• [TASK MATERIAL]:
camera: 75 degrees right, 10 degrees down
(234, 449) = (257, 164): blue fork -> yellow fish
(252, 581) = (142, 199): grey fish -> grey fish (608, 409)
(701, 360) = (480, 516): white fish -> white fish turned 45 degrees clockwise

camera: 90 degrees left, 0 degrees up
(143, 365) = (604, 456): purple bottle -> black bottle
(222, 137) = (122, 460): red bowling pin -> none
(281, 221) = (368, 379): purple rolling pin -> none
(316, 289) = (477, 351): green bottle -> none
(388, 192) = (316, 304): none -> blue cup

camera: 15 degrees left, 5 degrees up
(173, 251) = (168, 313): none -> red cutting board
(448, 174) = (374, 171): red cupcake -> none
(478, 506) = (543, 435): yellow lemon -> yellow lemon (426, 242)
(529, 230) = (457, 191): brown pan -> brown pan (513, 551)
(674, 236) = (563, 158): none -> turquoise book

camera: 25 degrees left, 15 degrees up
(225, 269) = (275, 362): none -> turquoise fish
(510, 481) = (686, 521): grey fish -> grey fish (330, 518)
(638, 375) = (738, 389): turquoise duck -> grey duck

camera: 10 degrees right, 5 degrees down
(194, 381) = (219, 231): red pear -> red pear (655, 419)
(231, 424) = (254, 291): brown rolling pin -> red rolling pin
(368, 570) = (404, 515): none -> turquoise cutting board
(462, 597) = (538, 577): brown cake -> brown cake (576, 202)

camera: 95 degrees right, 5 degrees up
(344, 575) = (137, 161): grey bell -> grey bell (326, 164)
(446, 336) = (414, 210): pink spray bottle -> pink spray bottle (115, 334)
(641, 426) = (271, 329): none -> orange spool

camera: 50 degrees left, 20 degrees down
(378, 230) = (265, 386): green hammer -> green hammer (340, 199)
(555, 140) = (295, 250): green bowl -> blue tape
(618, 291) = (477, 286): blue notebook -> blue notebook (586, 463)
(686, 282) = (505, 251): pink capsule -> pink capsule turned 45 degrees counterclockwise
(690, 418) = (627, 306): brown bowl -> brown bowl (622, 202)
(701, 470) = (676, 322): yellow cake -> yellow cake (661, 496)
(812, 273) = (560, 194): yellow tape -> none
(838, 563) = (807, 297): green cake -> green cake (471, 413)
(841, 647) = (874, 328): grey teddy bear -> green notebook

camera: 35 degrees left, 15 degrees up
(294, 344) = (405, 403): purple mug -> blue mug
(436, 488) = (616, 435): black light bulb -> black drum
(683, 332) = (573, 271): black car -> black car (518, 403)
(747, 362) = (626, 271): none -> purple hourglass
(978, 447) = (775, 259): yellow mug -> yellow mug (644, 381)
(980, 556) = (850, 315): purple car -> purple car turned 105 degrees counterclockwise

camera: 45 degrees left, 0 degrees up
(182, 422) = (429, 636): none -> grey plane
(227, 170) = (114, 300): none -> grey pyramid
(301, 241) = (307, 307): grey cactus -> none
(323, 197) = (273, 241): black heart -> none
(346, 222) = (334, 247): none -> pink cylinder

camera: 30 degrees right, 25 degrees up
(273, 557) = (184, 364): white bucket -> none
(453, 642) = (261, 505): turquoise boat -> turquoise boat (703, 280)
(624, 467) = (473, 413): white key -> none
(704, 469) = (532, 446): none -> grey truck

• [INSTRUCTION]: In full and without alteration, transcribe the listing above.

• [EXPECTED ANSWER]:
camera: 75 degrees right, 10 degrees down
(234, 449) = (257, 164): blue fork -> yellow fish
(252, 581) = (142, 199): grey fish -> grey fish (608, 409)
(701, 360) = (480, 516): white fish -> white fish turned 45 degrees clockwise

camera: 90 degrees left, 0 degrees up
(143, 365) = (604, 456): purple bottle -> black bottle
(222, 137) = (122, 460): red bowling pin -> none
(281, 221) = (368, 379): purple rolling pin -> none
(316, 289) = (477, 351): green bottle -> none
(388, 192) = (316, 304): none -> blue cup

camera: 15 degrees left, 5 degrees up
(173, 251) = (168, 313): none -> red cutting board
(448, 174) = (374, 171): red cupcake -> none
(478, 506) = (543, 435): yellow lemon -> yellow lemon (426, 242)
(529, 230) = (457, 191): brown pan -> brown pan (513, 551)
(674, 236) = (563, 158): none -> turquoise book

camera: 25 degrees left, 15 degrees up
(225, 269) = (275, 362): none -> turquoise fish
(510, 481) = (686, 521): grey fish -> grey fish (330, 518)
(638, 375) = (738, 389): turquoise duck -> grey duck

camera: 10 degrees right, 5 degrees down
(194, 381) = (219, 231): red pear -> red pear (655, 419)
(231, 424) = (254, 291): brown rolling pin -> red rolling pin
(368, 570) = (404, 515): none -> turquoise cutting board
(462, 597) = (538, 577): brown cake -> brown cake (576, 202)

camera: 95 degrees right, 5 degrees up
(344, 575) = (137, 161): grey bell -> grey bell (326, 164)
(446, 336) = (414, 210): pink spray bottle -> pink spray bottle (115, 334)
(641, 426) = (271, 329): none -> orange spool

camera: 50 degrees left, 20 degrees down
(378, 230) = (265, 386): green hammer -> green hammer (340, 199)
(555, 140) = (295, 250): green bowl -> blue tape
(618, 291) = (477, 286): blue notebook -> blue notebook (586, 463)
(686, 282) = (505, 251): pink capsule -> pink capsule turned 45 degrees counterclockwise
(690, 418) = (627, 306): brown bowl -> brown bowl (622, 202)
(701, 470) = (676, 322): yellow cake -> yellow cake (661, 496)
(812, 273) = (560, 194): yellow tape -> none
(838, 563) = (807, 297): green cake -> green cake (471, 413)
(841, 647) = (874, 328): grey teddy bear -> green notebook

camera: 35 degrees left, 15 degrees up
(294, 344) = (405, 403): purple mug -> blue mug
(436, 488) = (616, 435): black light bulb -> black drum
(683, 332) = (573, 271): black car -> black car (518, 403)
(747, 362) = (626, 271): none -> purple hourglass
(978, 447) = (775, 259): yellow mug -> yellow mug (644, 381)
(980, 556) = (850, 315): purple car -> purple car turned 105 degrees counterclockwise

camera: 45 degrees left, 0 degrees up
(182, 422) = (429, 636): none -> grey plane
(227, 170) = (114, 300): none -> grey pyramid
(301, 241) = (307, 307): grey cactus -> none
(323, 197) = (273, 241): black heart -> none
(346, 222) = (334, 247): none -> pink cylinder

camera: 30 degrees right, 25 degrees up
(273, 557) = (184, 364): white bucket -> none
(453, 642) = (261, 505): turquoise boat -> turquoise boat (703, 280)
(624, 467) = (473, 413): white key -> none
(704, 469) = (532, 446): none -> grey truck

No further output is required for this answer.